* **Exercise prompt**: Set down each line of the data below exactly as it stands, dropping the pictures.

* **Records supplied**:
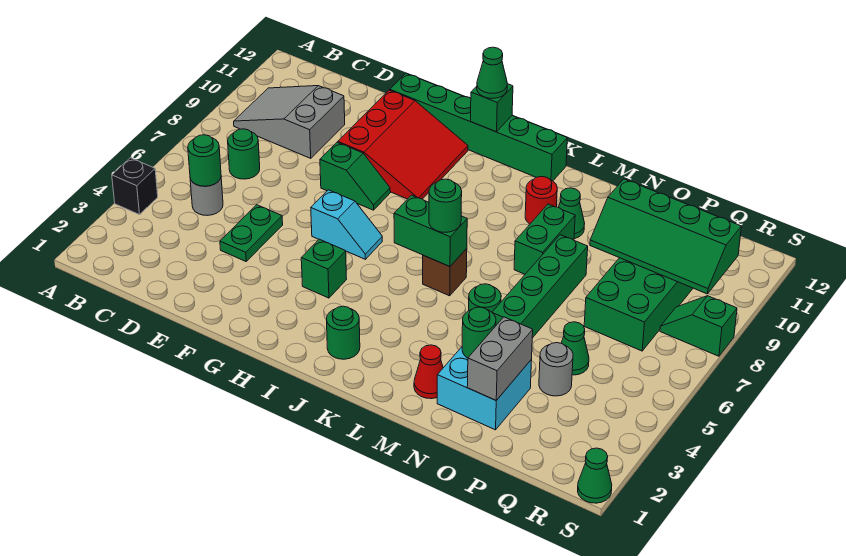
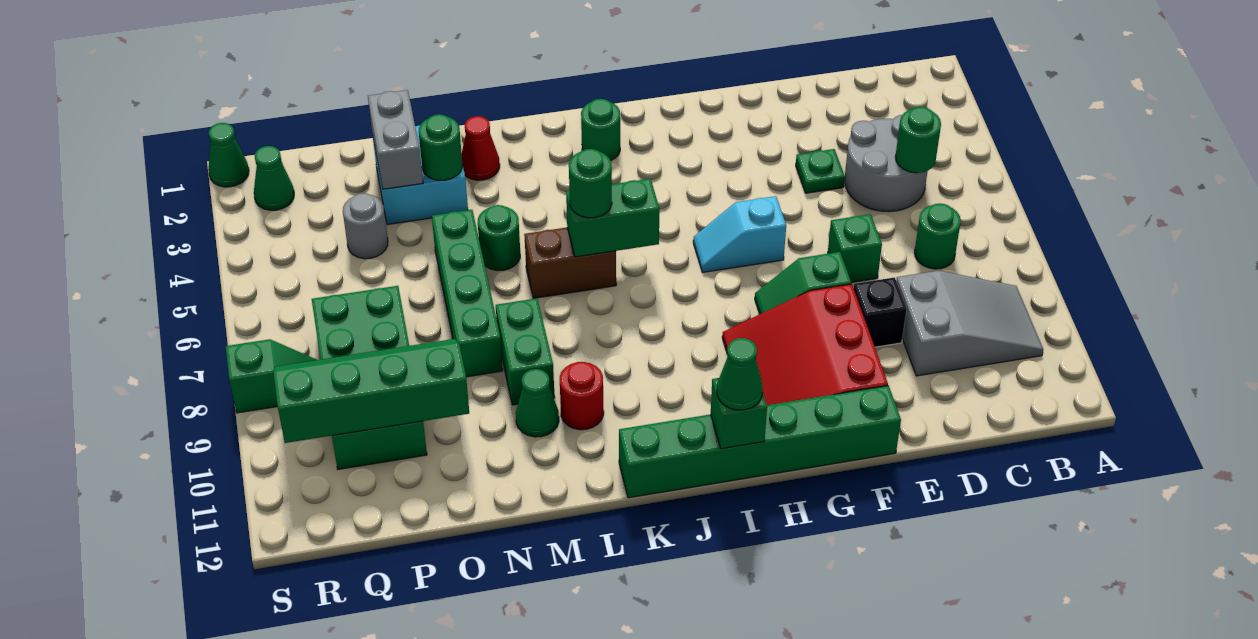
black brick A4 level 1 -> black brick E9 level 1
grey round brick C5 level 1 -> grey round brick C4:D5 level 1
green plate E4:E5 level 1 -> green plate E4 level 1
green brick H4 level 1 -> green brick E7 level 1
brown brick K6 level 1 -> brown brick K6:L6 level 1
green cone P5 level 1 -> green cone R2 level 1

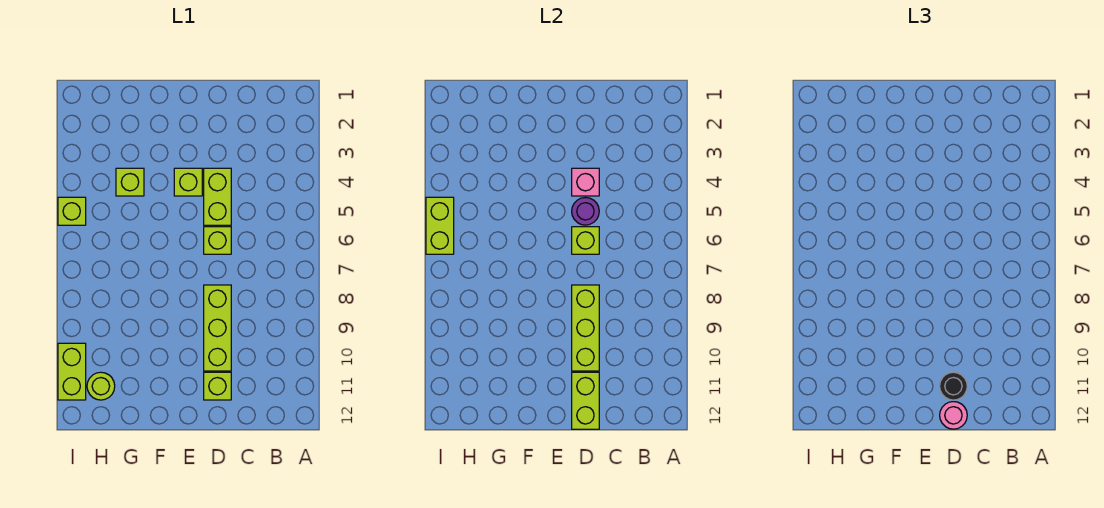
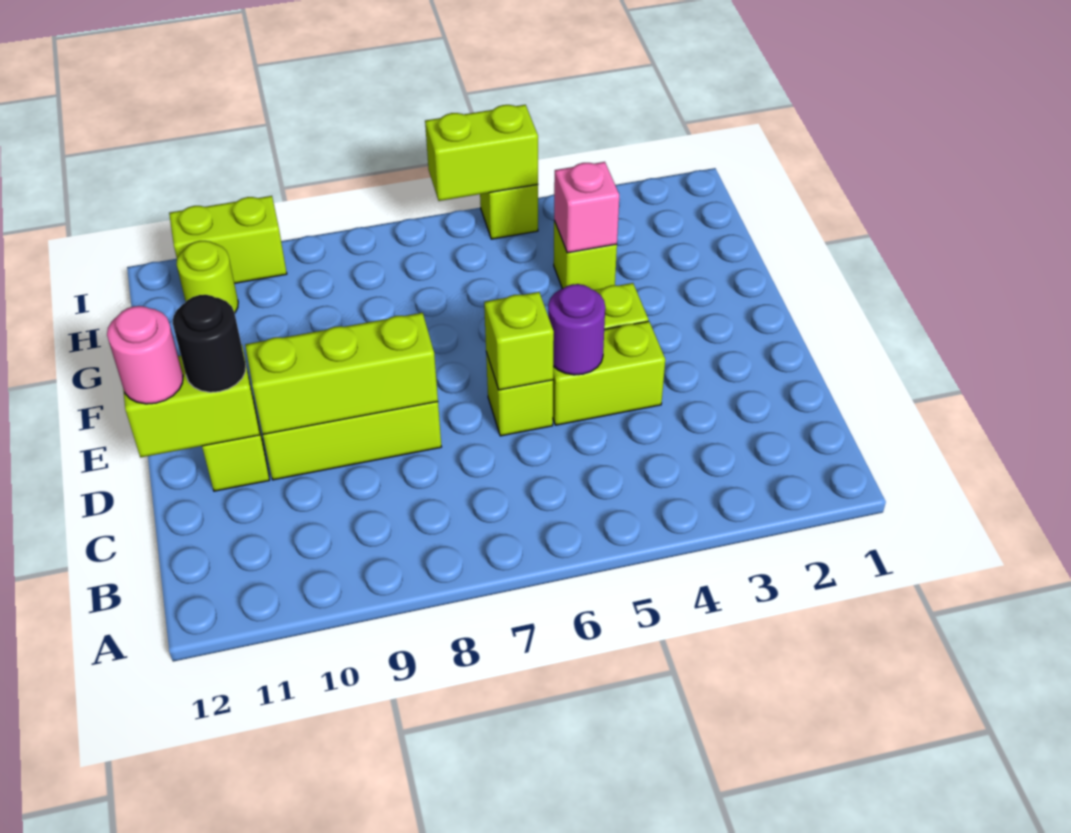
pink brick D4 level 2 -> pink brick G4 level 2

* **The answer**:
black brick A4 level 1 -> black brick E9 level 1
grey round brick C5 level 1 -> grey round brick C4:D5 level 1
green plate E4:E5 level 1 -> green plate E4 level 1
green brick H4 level 1 -> green brick E7 level 1
brown brick K6 level 1 -> brown brick K6:L6 level 1
green cone P5 level 1 -> green cone R2 level 1

pink brick D4 level 2 -> pink brick G4 level 2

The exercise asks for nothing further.